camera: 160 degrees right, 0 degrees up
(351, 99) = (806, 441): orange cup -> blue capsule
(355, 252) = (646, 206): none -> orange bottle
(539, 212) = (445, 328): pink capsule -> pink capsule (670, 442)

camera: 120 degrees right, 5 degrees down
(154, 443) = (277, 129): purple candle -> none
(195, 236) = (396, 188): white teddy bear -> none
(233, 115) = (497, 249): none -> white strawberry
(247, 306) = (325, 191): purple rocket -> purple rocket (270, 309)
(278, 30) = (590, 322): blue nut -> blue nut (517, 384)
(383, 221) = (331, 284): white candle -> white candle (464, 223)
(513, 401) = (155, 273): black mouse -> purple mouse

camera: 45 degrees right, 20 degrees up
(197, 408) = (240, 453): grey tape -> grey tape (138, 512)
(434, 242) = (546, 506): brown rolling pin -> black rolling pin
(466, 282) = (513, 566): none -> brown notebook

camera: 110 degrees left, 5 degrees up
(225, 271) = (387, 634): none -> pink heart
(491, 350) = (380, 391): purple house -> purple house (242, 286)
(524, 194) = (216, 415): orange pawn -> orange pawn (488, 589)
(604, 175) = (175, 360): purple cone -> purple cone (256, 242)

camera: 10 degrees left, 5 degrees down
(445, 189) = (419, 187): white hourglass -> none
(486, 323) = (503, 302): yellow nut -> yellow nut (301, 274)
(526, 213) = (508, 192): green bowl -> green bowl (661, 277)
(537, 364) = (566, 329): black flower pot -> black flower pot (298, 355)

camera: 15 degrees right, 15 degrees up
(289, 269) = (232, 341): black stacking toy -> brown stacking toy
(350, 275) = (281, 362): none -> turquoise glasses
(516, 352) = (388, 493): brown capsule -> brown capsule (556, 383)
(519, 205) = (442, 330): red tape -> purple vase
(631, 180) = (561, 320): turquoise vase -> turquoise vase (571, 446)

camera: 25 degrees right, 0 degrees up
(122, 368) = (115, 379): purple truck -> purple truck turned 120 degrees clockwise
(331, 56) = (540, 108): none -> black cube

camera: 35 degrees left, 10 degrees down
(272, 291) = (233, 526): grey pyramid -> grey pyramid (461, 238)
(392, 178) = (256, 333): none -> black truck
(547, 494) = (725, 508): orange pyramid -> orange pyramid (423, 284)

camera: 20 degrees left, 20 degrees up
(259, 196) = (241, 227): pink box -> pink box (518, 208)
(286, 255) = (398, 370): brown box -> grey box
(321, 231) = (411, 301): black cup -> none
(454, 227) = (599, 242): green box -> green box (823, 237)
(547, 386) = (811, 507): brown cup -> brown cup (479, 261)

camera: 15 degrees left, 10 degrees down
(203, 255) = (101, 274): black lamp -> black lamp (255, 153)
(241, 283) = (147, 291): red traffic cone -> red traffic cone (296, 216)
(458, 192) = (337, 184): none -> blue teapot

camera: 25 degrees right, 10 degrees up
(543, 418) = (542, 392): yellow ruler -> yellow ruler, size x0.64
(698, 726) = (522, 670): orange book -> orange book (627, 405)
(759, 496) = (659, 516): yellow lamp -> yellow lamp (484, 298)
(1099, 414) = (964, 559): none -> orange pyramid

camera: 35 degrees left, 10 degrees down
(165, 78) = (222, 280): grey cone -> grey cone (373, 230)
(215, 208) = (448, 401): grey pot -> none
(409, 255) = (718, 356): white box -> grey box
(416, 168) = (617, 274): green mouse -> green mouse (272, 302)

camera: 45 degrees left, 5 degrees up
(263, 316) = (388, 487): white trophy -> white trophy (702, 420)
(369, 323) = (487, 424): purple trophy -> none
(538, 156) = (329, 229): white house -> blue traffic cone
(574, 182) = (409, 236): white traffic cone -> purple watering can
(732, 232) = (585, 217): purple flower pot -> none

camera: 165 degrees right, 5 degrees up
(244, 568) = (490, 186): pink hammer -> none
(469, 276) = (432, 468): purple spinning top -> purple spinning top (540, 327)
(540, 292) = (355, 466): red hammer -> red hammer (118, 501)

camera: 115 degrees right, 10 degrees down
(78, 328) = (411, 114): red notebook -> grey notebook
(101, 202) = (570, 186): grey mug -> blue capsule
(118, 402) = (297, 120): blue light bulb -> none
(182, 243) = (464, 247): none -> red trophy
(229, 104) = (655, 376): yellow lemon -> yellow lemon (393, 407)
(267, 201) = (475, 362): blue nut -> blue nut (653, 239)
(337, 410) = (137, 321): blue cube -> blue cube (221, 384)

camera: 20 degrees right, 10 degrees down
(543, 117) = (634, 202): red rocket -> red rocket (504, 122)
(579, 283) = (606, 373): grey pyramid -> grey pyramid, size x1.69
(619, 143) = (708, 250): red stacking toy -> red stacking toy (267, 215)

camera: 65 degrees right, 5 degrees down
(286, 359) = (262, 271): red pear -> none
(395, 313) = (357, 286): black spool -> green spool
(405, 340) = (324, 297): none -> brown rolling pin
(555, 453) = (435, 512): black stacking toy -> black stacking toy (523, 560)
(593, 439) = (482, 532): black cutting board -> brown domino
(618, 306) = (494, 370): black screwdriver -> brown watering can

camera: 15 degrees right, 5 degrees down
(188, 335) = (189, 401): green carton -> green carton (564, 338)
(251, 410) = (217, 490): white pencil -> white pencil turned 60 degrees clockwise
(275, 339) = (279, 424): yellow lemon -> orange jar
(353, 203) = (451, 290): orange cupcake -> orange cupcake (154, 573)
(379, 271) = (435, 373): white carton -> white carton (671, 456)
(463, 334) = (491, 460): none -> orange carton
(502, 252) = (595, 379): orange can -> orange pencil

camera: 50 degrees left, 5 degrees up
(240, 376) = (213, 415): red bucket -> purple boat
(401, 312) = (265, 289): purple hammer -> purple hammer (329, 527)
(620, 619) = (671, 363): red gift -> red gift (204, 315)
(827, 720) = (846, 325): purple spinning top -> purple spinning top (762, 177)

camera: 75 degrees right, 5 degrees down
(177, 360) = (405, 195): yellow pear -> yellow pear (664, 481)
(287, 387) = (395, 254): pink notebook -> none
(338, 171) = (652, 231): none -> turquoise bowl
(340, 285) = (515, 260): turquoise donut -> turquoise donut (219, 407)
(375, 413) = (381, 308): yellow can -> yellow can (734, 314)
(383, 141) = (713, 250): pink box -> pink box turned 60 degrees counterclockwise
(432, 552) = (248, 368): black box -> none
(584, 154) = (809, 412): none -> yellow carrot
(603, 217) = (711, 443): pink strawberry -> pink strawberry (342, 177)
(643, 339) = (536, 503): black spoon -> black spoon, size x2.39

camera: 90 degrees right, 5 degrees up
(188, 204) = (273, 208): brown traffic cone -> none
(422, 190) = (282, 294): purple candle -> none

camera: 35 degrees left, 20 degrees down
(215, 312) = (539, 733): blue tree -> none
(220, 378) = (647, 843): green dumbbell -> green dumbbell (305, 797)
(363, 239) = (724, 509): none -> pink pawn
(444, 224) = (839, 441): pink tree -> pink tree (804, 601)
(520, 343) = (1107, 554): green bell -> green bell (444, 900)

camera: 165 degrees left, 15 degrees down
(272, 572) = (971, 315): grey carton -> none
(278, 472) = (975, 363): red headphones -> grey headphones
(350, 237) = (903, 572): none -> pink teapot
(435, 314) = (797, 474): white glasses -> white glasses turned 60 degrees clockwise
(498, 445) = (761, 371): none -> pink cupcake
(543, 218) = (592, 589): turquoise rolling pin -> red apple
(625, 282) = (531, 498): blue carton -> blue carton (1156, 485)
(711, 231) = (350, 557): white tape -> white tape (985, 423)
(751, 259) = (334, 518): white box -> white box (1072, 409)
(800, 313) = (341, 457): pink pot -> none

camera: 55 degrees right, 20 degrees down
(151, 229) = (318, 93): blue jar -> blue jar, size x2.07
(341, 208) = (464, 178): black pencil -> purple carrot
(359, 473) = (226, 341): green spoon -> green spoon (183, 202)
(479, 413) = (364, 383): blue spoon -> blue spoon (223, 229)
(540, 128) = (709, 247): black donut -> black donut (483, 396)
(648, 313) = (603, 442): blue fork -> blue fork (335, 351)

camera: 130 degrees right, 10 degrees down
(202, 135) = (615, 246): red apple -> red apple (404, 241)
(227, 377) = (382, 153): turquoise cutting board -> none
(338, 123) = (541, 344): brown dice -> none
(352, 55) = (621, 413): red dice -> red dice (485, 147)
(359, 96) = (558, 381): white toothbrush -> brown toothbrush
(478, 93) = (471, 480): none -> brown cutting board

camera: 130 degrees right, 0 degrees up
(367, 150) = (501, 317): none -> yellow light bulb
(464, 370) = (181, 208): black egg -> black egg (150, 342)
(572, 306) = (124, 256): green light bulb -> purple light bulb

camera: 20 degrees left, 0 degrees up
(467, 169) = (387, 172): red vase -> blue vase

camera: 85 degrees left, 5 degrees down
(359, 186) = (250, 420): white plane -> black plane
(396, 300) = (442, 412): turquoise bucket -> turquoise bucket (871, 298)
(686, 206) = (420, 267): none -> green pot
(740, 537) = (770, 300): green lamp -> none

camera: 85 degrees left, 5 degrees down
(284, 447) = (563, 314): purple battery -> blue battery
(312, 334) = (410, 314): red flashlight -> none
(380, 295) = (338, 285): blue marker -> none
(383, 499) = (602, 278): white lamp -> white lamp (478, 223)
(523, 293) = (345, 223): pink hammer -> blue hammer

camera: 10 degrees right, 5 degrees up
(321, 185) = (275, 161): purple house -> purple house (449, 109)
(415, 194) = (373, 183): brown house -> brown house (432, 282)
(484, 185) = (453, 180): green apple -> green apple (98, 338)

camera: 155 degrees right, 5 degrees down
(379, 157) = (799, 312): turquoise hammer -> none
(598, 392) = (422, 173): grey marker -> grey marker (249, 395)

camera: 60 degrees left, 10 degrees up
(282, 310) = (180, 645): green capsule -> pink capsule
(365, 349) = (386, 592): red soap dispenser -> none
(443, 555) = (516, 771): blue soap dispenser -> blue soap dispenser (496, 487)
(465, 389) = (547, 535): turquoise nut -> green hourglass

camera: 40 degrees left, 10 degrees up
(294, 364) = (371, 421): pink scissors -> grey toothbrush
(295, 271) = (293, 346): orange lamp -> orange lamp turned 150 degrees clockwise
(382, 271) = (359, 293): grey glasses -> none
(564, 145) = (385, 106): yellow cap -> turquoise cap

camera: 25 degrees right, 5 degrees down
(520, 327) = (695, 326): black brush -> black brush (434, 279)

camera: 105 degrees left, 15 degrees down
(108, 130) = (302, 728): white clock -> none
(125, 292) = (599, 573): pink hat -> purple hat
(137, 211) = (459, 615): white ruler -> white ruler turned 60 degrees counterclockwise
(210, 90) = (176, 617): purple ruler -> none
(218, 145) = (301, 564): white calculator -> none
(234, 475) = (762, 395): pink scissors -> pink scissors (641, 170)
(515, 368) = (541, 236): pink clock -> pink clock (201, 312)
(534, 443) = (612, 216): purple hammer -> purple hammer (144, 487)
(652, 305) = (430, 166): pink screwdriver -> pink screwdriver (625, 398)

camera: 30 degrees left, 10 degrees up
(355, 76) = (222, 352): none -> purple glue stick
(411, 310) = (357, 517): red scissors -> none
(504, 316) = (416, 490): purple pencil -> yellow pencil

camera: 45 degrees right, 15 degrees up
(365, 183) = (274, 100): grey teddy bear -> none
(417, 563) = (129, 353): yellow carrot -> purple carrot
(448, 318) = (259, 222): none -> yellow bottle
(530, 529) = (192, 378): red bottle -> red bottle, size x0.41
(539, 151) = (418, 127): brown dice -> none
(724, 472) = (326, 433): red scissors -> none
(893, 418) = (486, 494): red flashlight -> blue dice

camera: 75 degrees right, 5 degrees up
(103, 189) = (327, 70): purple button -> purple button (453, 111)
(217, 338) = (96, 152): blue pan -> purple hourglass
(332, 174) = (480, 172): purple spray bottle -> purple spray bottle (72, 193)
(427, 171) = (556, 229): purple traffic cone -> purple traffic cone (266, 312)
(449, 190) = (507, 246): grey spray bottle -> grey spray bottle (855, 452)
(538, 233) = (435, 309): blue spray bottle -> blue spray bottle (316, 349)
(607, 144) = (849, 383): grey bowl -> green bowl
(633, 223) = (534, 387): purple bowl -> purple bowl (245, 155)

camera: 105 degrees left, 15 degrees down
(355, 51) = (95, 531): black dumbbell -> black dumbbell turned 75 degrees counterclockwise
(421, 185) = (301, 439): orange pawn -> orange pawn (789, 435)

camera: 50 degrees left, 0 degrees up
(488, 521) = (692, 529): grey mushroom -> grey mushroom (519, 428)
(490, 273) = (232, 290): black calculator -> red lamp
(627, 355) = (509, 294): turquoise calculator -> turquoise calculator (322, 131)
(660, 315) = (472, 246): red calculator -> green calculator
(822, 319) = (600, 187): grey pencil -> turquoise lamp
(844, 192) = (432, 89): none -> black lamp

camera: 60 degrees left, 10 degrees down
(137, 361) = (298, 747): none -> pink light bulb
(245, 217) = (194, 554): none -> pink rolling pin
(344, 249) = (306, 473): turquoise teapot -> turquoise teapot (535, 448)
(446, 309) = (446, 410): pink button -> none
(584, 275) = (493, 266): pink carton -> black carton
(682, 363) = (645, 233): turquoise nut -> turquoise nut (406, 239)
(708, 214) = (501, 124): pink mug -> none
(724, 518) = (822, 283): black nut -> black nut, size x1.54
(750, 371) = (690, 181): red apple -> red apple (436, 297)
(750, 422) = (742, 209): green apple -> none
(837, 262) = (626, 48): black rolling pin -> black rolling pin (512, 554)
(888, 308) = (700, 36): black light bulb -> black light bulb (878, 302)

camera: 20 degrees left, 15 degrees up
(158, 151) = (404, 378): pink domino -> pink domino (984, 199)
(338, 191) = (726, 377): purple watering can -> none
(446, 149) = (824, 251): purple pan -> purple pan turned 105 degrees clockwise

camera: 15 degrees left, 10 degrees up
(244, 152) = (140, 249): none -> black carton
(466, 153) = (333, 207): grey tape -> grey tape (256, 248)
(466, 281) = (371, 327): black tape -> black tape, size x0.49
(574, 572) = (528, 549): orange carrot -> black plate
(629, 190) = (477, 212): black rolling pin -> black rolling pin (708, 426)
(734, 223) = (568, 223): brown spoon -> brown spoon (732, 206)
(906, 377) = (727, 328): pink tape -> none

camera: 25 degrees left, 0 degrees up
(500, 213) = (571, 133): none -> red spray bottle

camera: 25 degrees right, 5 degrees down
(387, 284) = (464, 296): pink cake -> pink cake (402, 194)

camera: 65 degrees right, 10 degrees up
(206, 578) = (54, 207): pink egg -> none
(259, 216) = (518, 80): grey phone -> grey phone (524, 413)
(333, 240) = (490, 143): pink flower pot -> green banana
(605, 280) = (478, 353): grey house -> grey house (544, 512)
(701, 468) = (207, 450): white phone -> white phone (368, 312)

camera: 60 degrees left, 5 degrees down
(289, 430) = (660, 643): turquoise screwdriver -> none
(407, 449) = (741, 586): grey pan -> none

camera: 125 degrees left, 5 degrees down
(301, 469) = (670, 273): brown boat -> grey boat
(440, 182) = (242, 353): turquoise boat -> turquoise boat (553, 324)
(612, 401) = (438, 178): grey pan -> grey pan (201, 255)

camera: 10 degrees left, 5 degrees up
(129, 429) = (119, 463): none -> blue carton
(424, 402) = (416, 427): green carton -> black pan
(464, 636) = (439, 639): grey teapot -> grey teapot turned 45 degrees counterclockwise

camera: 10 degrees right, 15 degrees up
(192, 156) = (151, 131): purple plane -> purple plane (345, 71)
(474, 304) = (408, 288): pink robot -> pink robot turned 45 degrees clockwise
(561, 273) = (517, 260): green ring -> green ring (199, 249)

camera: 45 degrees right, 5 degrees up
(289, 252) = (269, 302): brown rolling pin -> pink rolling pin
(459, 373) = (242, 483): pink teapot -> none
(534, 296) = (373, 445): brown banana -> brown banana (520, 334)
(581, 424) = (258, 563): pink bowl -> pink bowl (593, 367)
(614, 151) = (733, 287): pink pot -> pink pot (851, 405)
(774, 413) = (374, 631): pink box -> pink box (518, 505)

= PROMPT =
Referring to the material above, set down exactly the lines between the line with "(275, 339) = (279, 424): yellow" and the line with "(188, 204) = (273, 208): brown", inclusive, and no other lines.

= EXERCISE RESULT =
(275, 339) = (279, 424): yellow lemon -> orange jar
(353, 203) = (451, 290): orange cupcake -> orange cupcake (154, 573)
(379, 271) = (435, 373): white carton -> white carton (671, 456)
(463, 334) = (491, 460): none -> orange carton
(502, 252) = (595, 379): orange can -> orange pencil

camera: 50 degrees left, 5 degrees up
(240, 376) = (213, 415): red bucket -> purple boat
(401, 312) = (265, 289): purple hammer -> purple hammer (329, 527)
(620, 619) = (671, 363): red gift -> red gift (204, 315)
(827, 720) = (846, 325): purple spinning top -> purple spinning top (762, 177)

camera: 75 degrees right, 5 degrees down
(177, 360) = (405, 195): yellow pear -> yellow pear (664, 481)
(287, 387) = (395, 254): pink notebook -> none
(338, 171) = (652, 231): none -> turquoise bowl
(340, 285) = (515, 260): turquoise donut -> turquoise donut (219, 407)
(375, 413) = (381, 308): yellow can -> yellow can (734, 314)
(383, 141) = (713, 250): pink box -> pink box turned 60 degrees counterclockwise
(432, 552) = (248, 368): black box -> none
(584, 154) = (809, 412): none -> yellow carrot
(603, 217) = (711, 443): pink strawberry -> pink strawberry (342, 177)
(643, 339) = (536, 503): black spoon -> black spoon, size x2.39

camera: 90 degrees right, 5 degrees up
(188, 204) = (273, 208): brown traffic cone -> none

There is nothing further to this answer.